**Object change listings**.
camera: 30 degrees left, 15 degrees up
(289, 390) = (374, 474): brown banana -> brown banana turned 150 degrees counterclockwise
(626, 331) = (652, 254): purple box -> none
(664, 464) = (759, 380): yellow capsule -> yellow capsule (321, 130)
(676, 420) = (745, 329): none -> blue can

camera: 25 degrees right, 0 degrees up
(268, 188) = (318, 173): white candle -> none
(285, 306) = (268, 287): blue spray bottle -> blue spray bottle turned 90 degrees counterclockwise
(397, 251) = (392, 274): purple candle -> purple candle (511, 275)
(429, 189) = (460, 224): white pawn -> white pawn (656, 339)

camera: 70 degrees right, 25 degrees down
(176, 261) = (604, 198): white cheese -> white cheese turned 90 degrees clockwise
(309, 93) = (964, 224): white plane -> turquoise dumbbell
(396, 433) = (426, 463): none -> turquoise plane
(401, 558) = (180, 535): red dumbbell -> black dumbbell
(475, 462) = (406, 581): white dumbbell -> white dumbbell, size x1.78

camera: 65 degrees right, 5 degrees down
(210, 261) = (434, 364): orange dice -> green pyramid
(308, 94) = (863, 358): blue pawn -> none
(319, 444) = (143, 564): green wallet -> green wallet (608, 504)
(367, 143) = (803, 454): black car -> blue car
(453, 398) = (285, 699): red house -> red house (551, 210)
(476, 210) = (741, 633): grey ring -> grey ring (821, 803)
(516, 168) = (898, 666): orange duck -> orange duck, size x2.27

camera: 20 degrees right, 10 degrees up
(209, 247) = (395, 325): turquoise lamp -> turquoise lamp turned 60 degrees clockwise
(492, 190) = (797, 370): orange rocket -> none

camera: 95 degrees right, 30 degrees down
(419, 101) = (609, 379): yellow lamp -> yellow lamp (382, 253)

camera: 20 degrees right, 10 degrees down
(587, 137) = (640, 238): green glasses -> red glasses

**Prompt**. The line with "camera: 20 degrees right, 10 degrees up" and every line after it up to the end of the entries: output those exactly, and only those.

**Answer below**.
camera: 20 degrees right, 10 degrees up
(209, 247) = (395, 325): turquoise lamp -> turquoise lamp turned 60 degrees clockwise
(492, 190) = (797, 370): orange rocket -> none

camera: 95 degrees right, 30 degrees down
(419, 101) = (609, 379): yellow lamp -> yellow lamp (382, 253)

camera: 20 degrees right, 10 degrees down
(587, 137) = (640, 238): green glasses -> red glasses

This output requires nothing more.